(Revision tracking records)
━━━━━━━━━━
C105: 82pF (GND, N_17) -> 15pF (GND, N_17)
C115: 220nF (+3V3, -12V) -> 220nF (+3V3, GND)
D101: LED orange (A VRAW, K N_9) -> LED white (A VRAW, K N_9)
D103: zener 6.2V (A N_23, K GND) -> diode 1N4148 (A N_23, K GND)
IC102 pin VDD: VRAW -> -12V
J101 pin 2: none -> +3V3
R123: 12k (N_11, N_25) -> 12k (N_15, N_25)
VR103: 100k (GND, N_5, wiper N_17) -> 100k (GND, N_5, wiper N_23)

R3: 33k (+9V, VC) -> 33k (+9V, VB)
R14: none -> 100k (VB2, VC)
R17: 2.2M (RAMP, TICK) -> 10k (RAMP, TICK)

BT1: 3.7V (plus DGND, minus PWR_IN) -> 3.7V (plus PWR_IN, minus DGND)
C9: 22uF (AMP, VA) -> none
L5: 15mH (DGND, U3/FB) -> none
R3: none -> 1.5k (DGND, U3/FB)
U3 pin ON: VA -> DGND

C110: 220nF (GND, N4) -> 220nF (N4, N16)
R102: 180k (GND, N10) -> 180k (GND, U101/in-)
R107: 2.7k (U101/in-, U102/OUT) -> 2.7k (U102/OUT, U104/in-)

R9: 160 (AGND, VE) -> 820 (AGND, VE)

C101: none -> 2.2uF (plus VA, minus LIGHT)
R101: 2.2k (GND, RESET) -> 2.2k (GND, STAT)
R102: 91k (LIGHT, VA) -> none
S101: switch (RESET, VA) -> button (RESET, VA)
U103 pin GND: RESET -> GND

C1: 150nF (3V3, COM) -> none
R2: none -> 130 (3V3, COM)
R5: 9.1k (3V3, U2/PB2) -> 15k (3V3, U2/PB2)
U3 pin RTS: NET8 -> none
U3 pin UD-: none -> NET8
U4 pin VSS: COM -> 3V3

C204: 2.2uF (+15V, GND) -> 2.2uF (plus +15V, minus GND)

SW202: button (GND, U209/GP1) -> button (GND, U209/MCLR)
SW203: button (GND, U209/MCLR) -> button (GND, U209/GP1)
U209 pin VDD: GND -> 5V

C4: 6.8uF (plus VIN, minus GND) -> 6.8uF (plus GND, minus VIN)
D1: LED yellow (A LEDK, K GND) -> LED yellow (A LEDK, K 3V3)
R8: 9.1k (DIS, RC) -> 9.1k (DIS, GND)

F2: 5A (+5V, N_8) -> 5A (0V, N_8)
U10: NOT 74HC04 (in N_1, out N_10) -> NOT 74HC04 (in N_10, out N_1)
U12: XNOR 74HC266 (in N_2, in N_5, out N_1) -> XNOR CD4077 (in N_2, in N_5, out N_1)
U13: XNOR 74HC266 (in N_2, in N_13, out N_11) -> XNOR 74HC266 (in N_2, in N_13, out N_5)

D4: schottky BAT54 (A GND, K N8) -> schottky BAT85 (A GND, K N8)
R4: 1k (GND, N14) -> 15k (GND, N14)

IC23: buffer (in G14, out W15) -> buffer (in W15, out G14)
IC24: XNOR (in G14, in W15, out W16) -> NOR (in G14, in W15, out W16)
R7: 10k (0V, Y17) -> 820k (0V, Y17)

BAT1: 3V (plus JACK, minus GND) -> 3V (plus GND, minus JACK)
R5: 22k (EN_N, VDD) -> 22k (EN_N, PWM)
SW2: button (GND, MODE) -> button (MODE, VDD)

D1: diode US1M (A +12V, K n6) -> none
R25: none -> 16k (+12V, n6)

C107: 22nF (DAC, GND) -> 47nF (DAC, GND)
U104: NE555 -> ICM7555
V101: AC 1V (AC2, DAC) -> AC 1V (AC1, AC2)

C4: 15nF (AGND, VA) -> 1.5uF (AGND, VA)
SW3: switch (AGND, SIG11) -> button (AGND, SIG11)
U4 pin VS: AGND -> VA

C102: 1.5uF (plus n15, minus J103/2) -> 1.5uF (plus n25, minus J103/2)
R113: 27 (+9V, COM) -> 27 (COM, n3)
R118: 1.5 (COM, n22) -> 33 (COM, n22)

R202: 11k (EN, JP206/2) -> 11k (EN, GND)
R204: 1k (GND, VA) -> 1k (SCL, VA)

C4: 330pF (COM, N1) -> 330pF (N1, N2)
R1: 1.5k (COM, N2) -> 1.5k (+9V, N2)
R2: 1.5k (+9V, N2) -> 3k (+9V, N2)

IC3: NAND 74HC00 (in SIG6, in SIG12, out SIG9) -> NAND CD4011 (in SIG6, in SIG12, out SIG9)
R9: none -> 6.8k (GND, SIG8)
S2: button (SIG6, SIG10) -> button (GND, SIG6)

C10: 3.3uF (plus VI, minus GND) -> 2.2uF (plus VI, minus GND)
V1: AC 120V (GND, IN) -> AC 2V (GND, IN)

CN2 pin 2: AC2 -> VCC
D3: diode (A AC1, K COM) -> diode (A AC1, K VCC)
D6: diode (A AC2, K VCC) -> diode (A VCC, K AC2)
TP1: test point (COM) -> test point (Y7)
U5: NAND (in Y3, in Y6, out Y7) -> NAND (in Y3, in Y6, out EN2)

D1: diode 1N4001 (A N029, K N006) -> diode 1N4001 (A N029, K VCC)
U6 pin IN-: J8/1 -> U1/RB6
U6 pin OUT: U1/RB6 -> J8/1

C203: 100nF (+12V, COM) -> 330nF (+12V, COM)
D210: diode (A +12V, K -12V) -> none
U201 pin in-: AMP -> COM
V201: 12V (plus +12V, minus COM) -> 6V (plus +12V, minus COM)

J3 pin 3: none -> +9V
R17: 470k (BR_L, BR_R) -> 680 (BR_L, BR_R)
━━━━━━━━━━
What is expected: Would you please repeat exactly the lines above, starting at the line with "C4: 15nF (AGND, VA) -> 1.5uF (AGND, VA)" and stopping at the line with "V1: AC 120V (GND, IN) -> AC 2V (GND, IN)", both included?

Response to this task:
C4: 15nF (AGND, VA) -> 1.5uF (AGND, VA)
SW3: switch (AGND, SIG11) -> button (AGND, SIG11)
U4 pin VS: AGND -> VA

C102: 1.5uF (plus n15, minus J103/2) -> 1.5uF (plus n25, minus J103/2)
R113: 27 (+9V, COM) -> 27 (COM, n3)
R118: 1.5 (COM, n22) -> 33 (COM, n22)

R202: 11k (EN, JP206/2) -> 11k (EN, GND)
R204: 1k (GND, VA) -> 1k (SCL, VA)

C4: 330pF (COM, N1) -> 330pF (N1, N2)
R1: 1.5k (COM, N2) -> 1.5k (+9V, N2)
R2: 1.5k (+9V, N2) -> 3k (+9V, N2)

IC3: NAND 74HC00 (in SIG6, in SIG12, out SIG9) -> NAND CD4011 (in SIG6, in SIG12, out SIG9)
R9: none -> 6.8k (GND, SIG8)
S2: button (SIG6, SIG10) -> button (GND, SIG6)

C10: 3.3uF (plus VI, minus GND) -> 2.2uF (plus VI, minus GND)
V1: AC 120V (GND, IN) -> AC 2V (GND, IN)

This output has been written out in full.